» Assignment:
Which lines in the data contain the word "grey"? Please copy each of them.
*** Opening of Source data ***
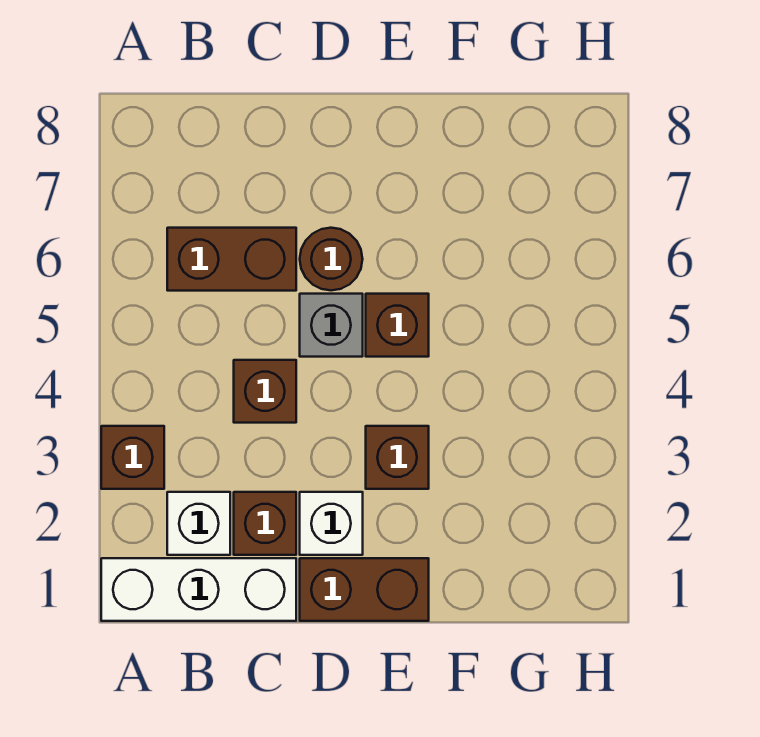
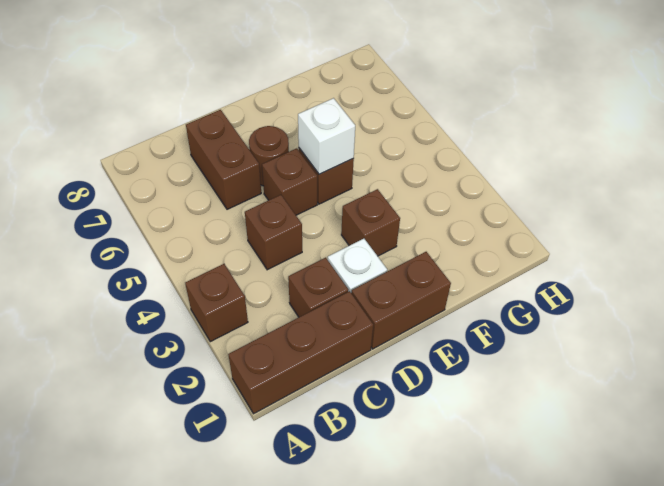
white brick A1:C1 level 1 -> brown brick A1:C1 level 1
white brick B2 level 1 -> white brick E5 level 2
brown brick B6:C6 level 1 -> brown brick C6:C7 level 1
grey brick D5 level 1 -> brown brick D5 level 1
*** Close of Source data ***
*** Opening of Source data ***
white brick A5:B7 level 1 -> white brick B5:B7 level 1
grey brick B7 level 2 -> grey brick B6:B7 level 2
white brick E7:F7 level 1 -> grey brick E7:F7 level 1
*** Close of Source data ***
» Finished task:
grey brick D5 level 1 -> brown brick D5 level 1
grey brick B7 level 2 -> grey brick B6:B7 level 2
white brick E7:F7 level 1 -> grey brick E7:F7 level 1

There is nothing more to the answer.